Your instructions – Only lines with the string "none" should be returned from the data below.

Data for this task –
____

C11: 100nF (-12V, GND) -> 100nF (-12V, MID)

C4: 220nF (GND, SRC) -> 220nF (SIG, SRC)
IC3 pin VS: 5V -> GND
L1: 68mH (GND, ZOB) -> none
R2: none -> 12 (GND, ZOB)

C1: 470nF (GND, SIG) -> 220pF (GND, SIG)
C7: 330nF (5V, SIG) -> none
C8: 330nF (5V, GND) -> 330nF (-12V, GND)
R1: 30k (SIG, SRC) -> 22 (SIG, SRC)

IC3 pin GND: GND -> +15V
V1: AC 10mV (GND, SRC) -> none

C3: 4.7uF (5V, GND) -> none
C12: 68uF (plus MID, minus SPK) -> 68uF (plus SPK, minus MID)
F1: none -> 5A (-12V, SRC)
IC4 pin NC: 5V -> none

____

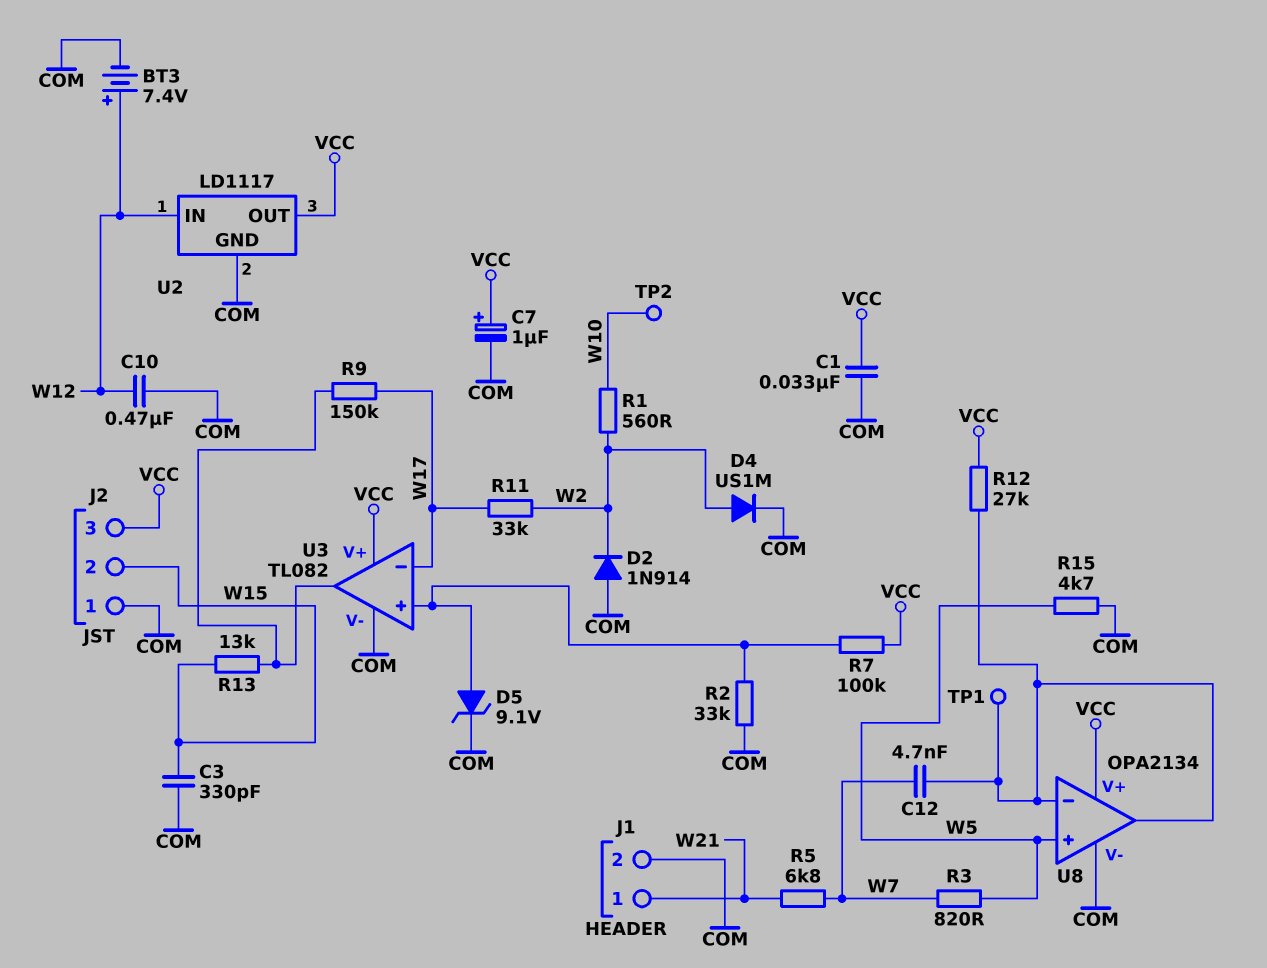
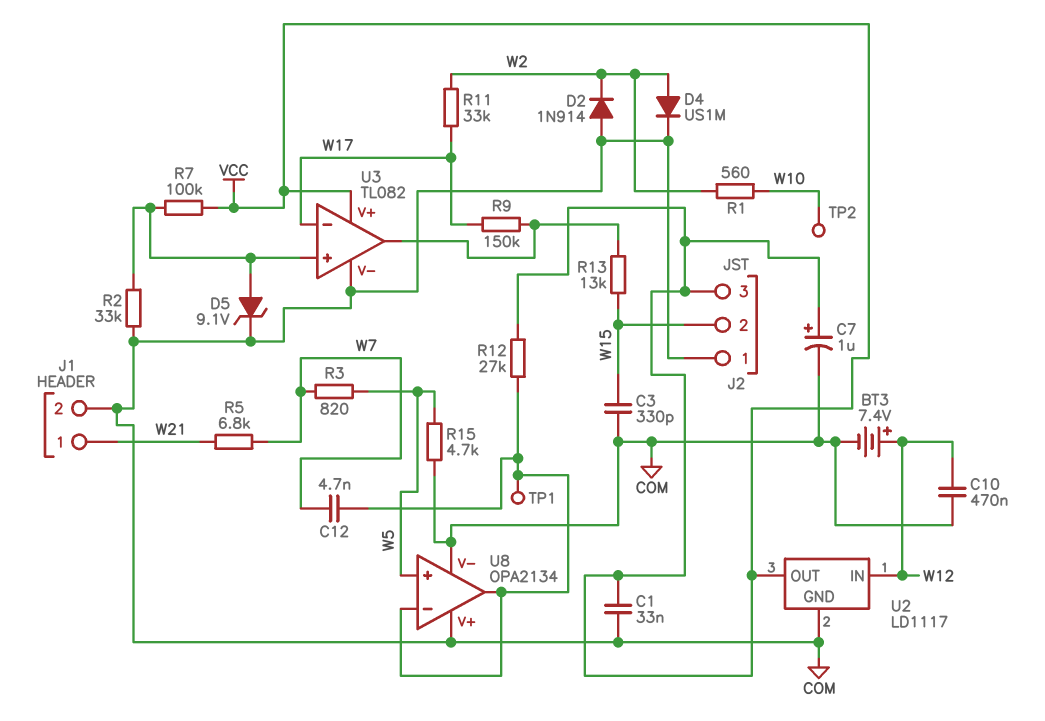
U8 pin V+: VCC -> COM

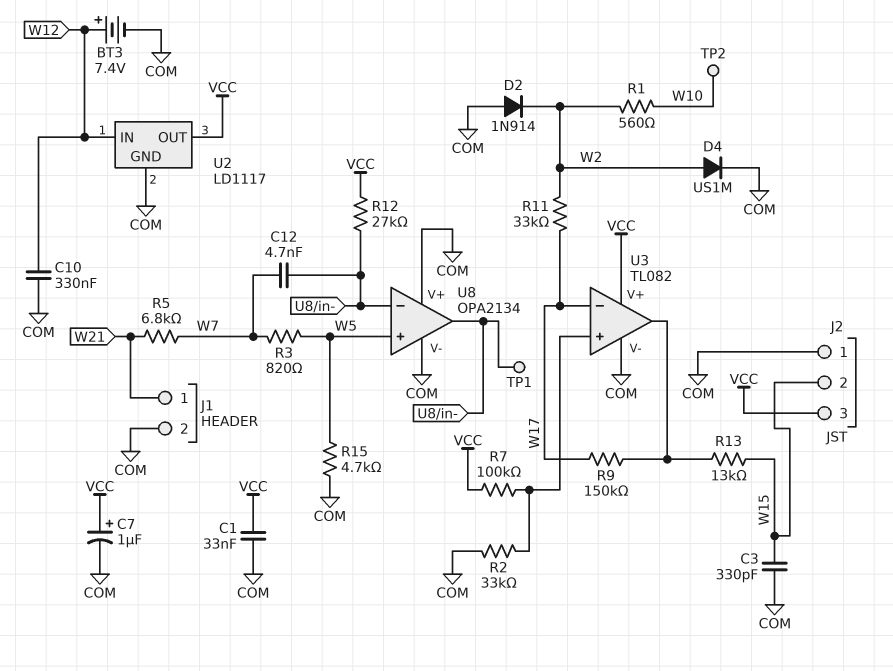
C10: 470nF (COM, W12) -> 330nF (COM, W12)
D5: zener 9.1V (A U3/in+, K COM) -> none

____

Your solution –
L1: 68mH (GND, ZOB) -> none
R2: none -> 12 (GND, ZOB)
C7: 330nF (5V, SIG) -> none
V1: AC 10mV (GND, SRC) -> none
C3: 4.7uF (5V, GND) -> none
F1: none -> 5A (-12V, SRC)
IC4 pin NC: 5V -> none
D5: zener 9.1V (A U3/in+, K COM) -> none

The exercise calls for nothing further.